» Exercise prompt: Restate word for word the lines that begin the listing and end with the line holding "white brush: [100,293,145,381]".

» Source data:
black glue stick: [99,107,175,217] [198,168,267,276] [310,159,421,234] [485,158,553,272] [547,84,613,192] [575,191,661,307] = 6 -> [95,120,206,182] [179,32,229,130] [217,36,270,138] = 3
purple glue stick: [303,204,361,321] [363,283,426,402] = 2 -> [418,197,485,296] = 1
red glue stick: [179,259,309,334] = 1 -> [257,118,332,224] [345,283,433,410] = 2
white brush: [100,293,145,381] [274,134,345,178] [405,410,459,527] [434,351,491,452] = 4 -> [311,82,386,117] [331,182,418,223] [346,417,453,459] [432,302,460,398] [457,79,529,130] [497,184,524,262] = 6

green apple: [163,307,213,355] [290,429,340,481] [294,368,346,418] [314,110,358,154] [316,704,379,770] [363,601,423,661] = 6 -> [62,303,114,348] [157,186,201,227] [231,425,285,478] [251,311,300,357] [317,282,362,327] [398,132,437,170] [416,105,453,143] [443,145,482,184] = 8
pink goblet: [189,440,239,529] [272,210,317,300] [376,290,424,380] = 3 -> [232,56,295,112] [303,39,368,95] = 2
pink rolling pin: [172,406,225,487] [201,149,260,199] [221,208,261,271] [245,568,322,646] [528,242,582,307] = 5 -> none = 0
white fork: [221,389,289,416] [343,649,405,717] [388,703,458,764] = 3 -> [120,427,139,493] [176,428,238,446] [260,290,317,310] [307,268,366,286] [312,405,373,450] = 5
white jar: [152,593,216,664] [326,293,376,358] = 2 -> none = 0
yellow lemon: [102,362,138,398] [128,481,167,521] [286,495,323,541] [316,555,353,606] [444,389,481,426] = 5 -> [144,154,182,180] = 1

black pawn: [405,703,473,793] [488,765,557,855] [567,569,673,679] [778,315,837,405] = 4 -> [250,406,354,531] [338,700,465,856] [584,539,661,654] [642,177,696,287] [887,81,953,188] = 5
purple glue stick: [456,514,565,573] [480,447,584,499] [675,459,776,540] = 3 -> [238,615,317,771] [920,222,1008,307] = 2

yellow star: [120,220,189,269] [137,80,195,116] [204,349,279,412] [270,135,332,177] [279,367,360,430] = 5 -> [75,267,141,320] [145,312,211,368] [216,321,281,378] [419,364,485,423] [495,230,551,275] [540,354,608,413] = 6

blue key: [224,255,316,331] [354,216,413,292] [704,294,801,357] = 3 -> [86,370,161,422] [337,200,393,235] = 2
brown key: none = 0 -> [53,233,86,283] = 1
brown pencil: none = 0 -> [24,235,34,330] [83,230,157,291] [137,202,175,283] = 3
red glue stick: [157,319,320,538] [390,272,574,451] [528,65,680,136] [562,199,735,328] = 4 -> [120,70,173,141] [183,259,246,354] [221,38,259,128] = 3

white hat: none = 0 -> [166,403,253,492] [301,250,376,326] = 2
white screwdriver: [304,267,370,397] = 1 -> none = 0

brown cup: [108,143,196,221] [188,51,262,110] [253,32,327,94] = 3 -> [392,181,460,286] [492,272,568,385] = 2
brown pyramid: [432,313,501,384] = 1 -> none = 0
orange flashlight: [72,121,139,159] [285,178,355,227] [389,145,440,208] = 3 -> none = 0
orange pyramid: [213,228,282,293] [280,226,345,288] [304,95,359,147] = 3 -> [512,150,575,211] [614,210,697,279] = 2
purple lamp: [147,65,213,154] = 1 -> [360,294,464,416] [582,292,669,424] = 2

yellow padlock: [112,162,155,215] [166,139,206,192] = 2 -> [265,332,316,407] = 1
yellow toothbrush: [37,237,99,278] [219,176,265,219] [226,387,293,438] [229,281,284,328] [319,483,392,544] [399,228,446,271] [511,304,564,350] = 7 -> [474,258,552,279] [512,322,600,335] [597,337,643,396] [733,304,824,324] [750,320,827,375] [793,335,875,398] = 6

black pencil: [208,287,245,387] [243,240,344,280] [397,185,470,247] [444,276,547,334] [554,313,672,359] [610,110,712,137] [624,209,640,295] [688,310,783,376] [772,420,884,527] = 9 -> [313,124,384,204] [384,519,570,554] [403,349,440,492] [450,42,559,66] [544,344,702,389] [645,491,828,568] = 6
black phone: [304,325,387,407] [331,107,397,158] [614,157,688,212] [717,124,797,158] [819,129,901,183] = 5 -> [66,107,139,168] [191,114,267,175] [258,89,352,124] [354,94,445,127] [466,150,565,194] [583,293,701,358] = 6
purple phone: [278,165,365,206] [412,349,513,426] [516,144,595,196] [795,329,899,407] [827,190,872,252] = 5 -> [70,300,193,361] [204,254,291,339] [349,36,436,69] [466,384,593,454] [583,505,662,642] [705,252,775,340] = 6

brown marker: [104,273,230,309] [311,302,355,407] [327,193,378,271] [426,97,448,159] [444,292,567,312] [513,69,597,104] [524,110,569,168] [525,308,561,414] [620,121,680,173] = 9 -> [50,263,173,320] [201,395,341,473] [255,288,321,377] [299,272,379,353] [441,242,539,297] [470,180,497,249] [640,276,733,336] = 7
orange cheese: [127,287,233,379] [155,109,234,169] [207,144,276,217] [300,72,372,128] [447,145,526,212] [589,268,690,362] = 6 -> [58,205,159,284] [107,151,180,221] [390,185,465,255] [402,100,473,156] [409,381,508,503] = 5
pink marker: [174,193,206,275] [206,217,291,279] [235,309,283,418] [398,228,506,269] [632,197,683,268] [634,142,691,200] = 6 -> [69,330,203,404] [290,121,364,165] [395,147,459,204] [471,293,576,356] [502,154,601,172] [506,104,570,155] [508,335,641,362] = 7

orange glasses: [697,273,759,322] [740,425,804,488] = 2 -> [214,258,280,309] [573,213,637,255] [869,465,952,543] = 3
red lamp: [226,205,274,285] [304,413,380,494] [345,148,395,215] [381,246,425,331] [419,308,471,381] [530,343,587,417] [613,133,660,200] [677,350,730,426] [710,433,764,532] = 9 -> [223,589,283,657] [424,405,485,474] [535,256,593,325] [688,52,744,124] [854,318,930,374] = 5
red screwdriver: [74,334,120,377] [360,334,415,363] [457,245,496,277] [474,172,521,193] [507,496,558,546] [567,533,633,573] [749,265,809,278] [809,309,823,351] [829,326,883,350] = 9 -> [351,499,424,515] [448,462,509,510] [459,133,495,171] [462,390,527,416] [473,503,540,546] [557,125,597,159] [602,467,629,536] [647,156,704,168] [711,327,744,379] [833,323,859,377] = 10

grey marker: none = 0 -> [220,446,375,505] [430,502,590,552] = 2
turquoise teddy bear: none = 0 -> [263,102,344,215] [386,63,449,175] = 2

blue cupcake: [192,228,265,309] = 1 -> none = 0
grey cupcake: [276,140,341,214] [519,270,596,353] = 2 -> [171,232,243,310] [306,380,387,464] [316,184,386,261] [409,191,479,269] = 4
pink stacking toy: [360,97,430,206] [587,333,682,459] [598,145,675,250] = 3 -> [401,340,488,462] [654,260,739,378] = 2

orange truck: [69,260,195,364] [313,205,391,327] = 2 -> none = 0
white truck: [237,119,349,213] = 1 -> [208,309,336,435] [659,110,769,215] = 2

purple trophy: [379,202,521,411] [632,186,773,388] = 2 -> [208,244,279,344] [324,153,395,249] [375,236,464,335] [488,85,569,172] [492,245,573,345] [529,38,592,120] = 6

» Response to this task:
black glue stick: [99,107,175,217] [198,168,267,276] [310,159,421,234] [485,158,553,272] [547,84,613,192] [575,191,661,307] = 6 -> [95,120,206,182] [179,32,229,130] [217,36,270,138] = 3
purple glue stick: [303,204,361,321] [363,283,426,402] = 2 -> [418,197,485,296] = 1
red glue stick: [179,259,309,334] = 1 -> [257,118,332,224] [345,283,433,410] = 2
white brush: [100,293,145,381] [274,134,345,178] [405,410,459,527] [434,351,491,452] = 4 -> [311,82,386,117] [331,182,418,223] [346,417,453,459] [432,302,460,398] [457,79,529,130] [497,184,524,262] = 6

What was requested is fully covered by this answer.